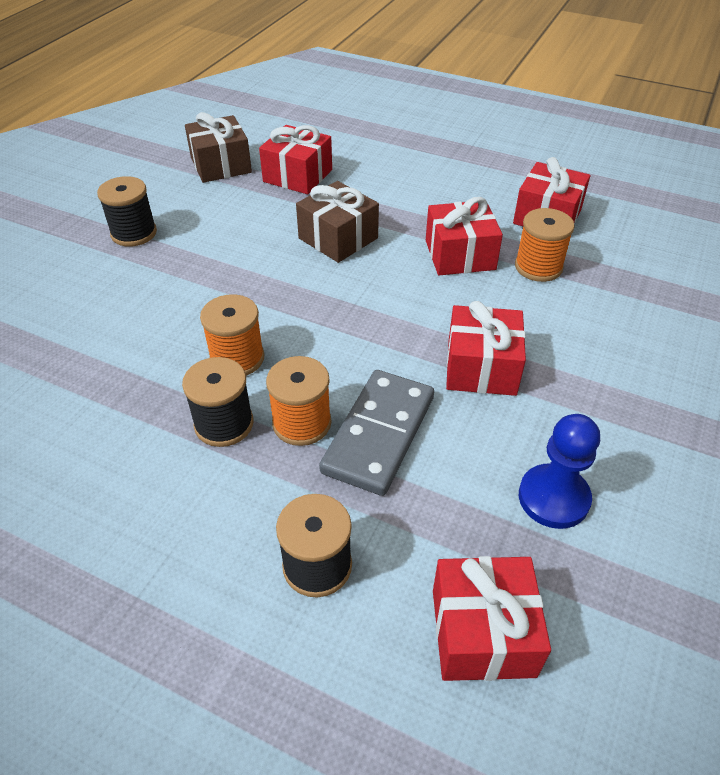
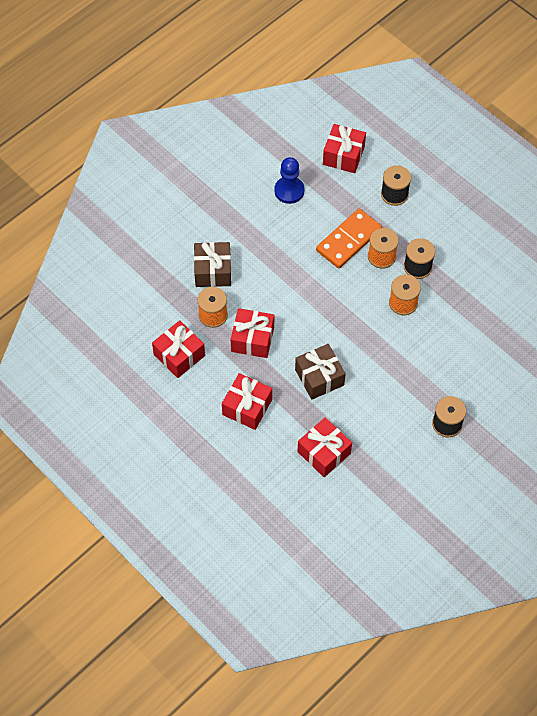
camera: 160 degrees left, 15 degrees up
(221, 165) = (376, 485): brown gift -> brown gift (213, 271)
(378, 434) = (349, 240): grey domino -> orange domino
(481, 367) = (284, 260): red gift -> red gift (247, 407)

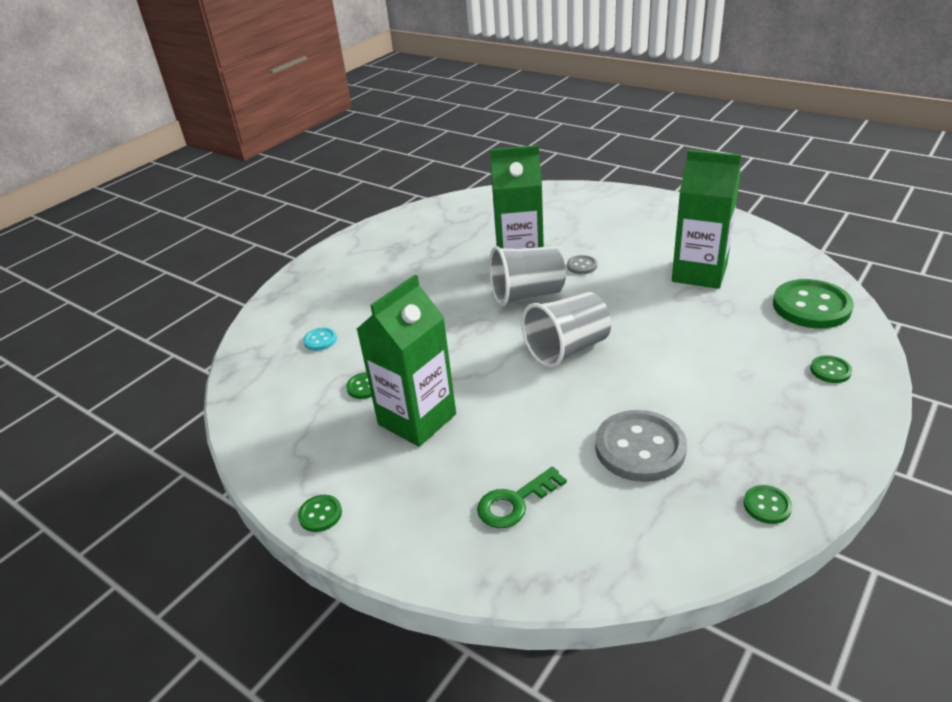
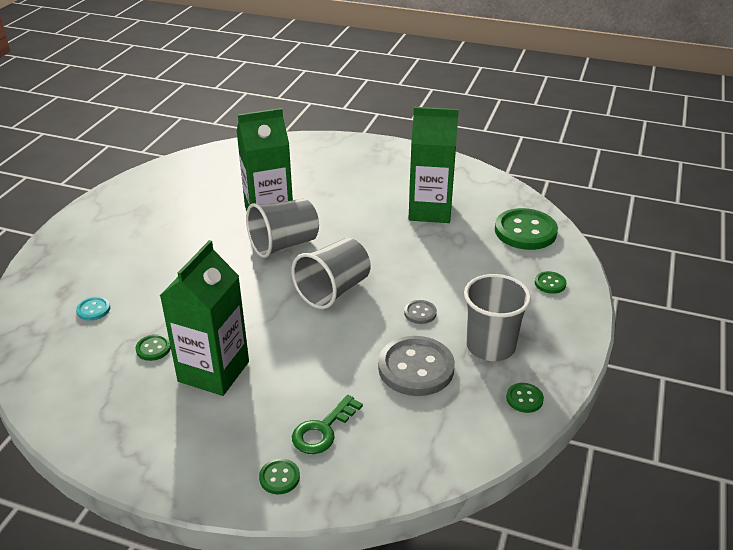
camera: 20 degrees left, 0 degrees up
(320, 514) = (147, 471): green button -> green button (279, 477)
(582, 266) = (327, 213): grey button -> grey button (420, 313)
(737, 435) = (490, 346): none -> grey cup

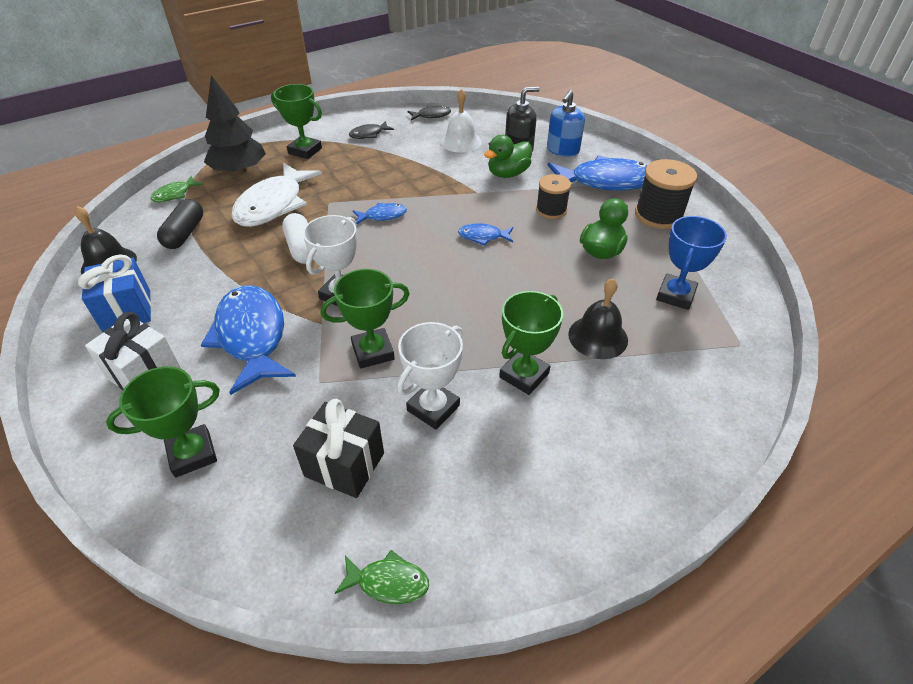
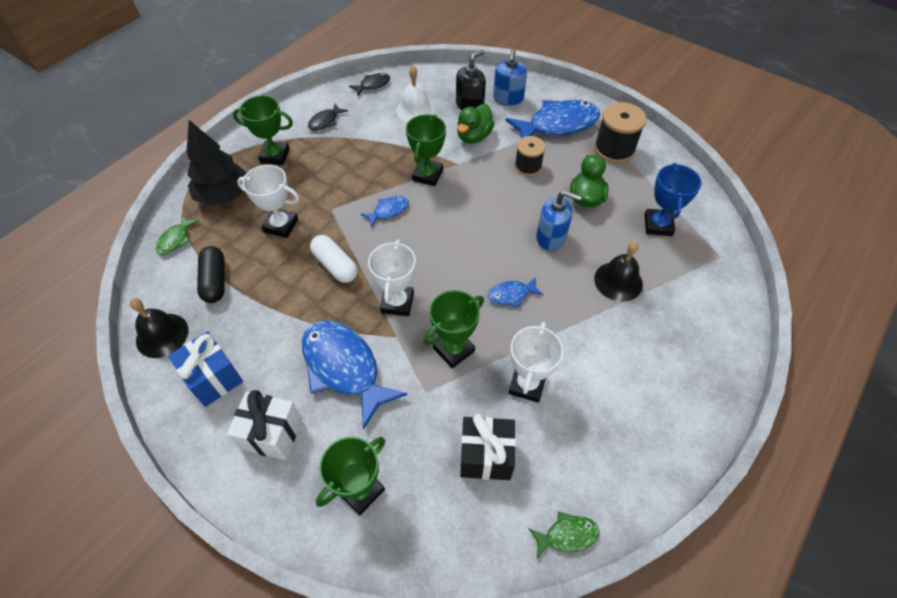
camera: 20 degrees left, 10 degrees up
(273, 204) = (281, 225): white fish -> white trophy
(483, 236) = (485, 209): blue fish -> blue fish (511, 294)
(524, 375) = (580, 333): green trophy -> green trophy (427, 175)
(541, 277) = (551, 238): none -> blue soap dispenser

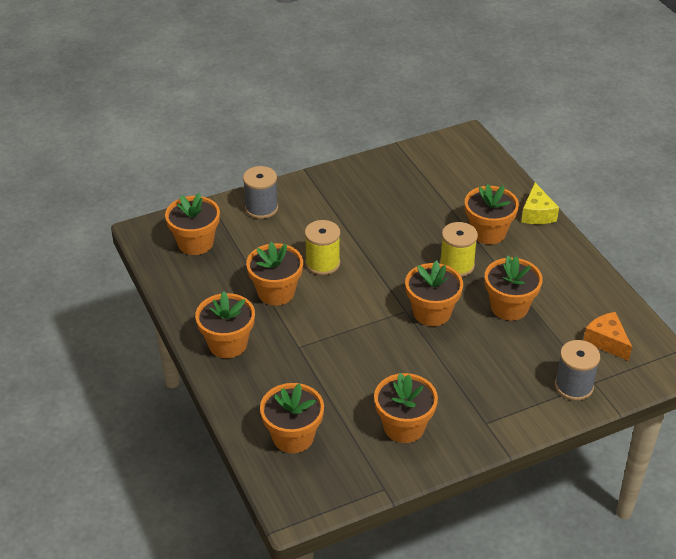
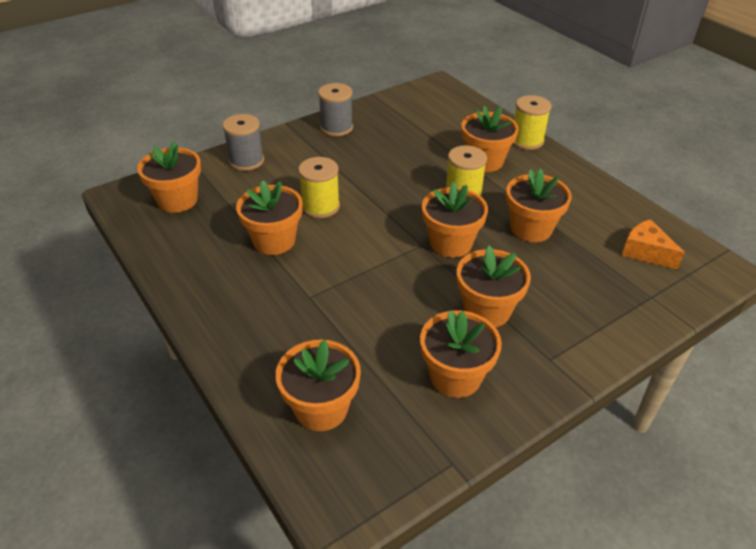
camera: 10 degrees left, 0 degrees up
(227, 344) = (224, 303): orange flower pot -> orange flower pot (487, 310)
(537, 214) = (527, 140): yellow cheese -> yellow spool
(574, 386) = (632, 304): grey spool -> grey spool (336, 127)

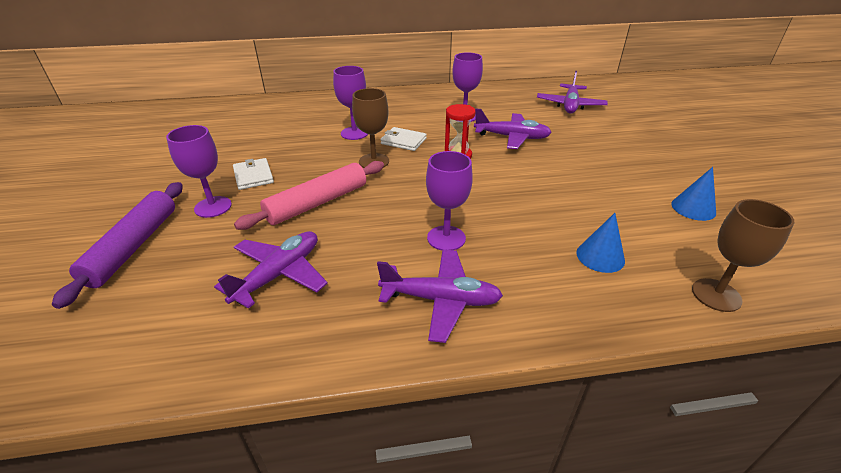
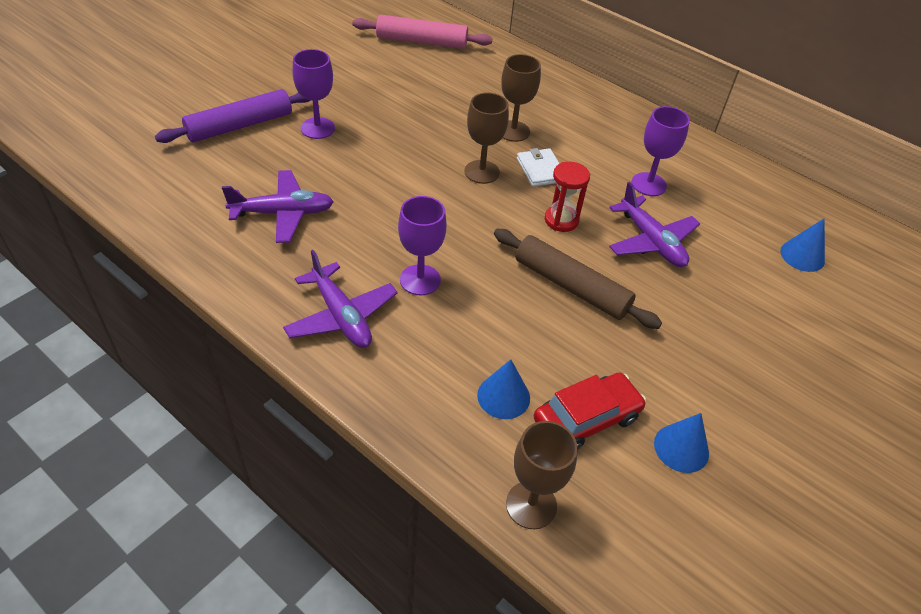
camera: 45 degrees right, 10 degrees up
(253, 176) = (377, 120): white wallet -> none
(317, 203) = (383, 178): pink rolling pin -> pink rolling pin (422, 41)
(354, 133) = (513, 131): purple goblet -> brown goblet
(521, 180) = (571, 286): none -> brown rolling pin
(570, 105) = (802, 256): purple plane -> blue cone
(646, 231) = (586, 419): none -> red car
------------------------
*Exercise description*:
Copy the listing above exactly, minus the pictures.

*Task response*:
camera: 160 degrees left, 15 degrees up
(221, 165) = (376, 485): brown gift -> brown gift (213, 271)
(378, 434) = (349, 240): grey domino -> orange domino
(481, 367) = (284, 260): red gift -> red gift (247, 407)

camera: 20 degrees left, 0 degrees up
(320, 514) = (147, 471): green button -> green button (279, 477)
(582, 266) = (327, 213): grey button -> grey button (420, 313)
(737, 435) = (490, 346): none -> grey cup

camera: 20 degrees left, 10 degrees up
(273, 204) = (281, 225): white fish -> white trophy
(483, 236) = (485, 209): blue fish -> blue fish (511, 294)
(524, 375) = (580, 333): green trophy -> green trophy (427, 175)
(541, 277) = (551, 238): none -> blue soap dispenser

camera: 10 degrees left, 0 degrees up
(227, 344) = (224, 303): orange flower pot -> orange flower pot (487, 310)
(537, 214) = (527, 140): yellow cheese -> yellow spool
(574, 386) = (632, 304): grey spool -> grey spool (336, 127)

camera: 45 degrees right, 10 degrees up
(253, 176) = (377, 120): white wallet -> none
(317, 203) = (383, 178): pink rolling pin -> pink rolling pin (422, 41)
(354, 133) = (513, 131): purple goblet -> brown goblet
(521, 180) = (571, 286): none -> brown rolling pin
(570, 105) = (802, 256): purple plane -> blue cone
(646, 231) = (586, 419): none -> red car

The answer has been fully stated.